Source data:
*****

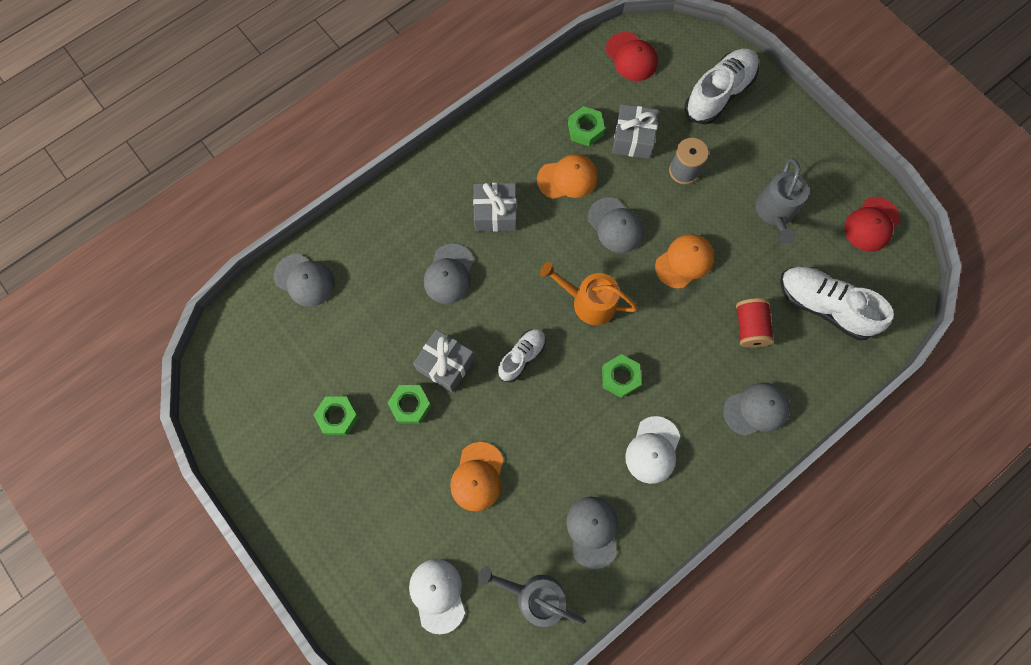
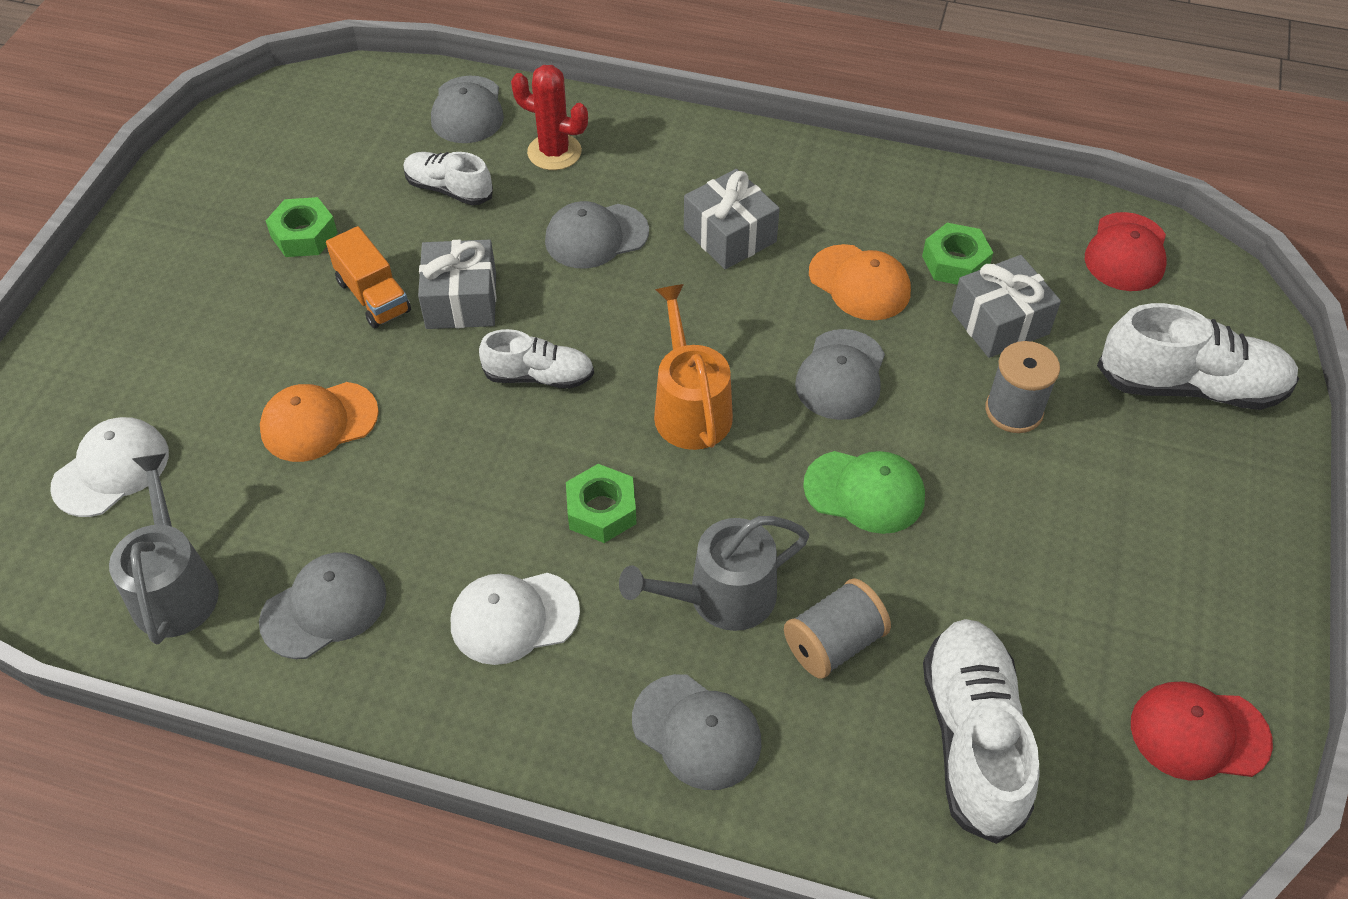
camera: 55 degrees right, 20 degrees down
(360, 325) = (449, 189): none -> white shoe
(372, 256) = (554, 152): none -> red cactus
(410, 405) = (373, 296): green nut -> orange truck
(684, 261) = (864, 492): orange cap -> green cap
(750, 327) = (833, 643): red spool -> grey spool
(775, 212) = (1071, 571): grey watering can -> grey watering can (721, 597)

*****

INSTRUCTIONS FOR THE TASK:
Word for word, repeat each line of the records, and leave every image out.

RESPONSE TO THIS EXERCISE:
camera: 55 degrees right, 20 degrees down
(360, 325) = (449, 189): none -> white shoe
(372, 256) = (554, 152): none -> red cactus
(410, 405) = (373, 296): green nut -> orange truck
(684, 261) = (864, 492): orange cap -> green cap
(750, 327) = (833, 643): red spool -> grey spool
(775, 212) = (1071, 571): grey watering can -> grey watering can (721, 597)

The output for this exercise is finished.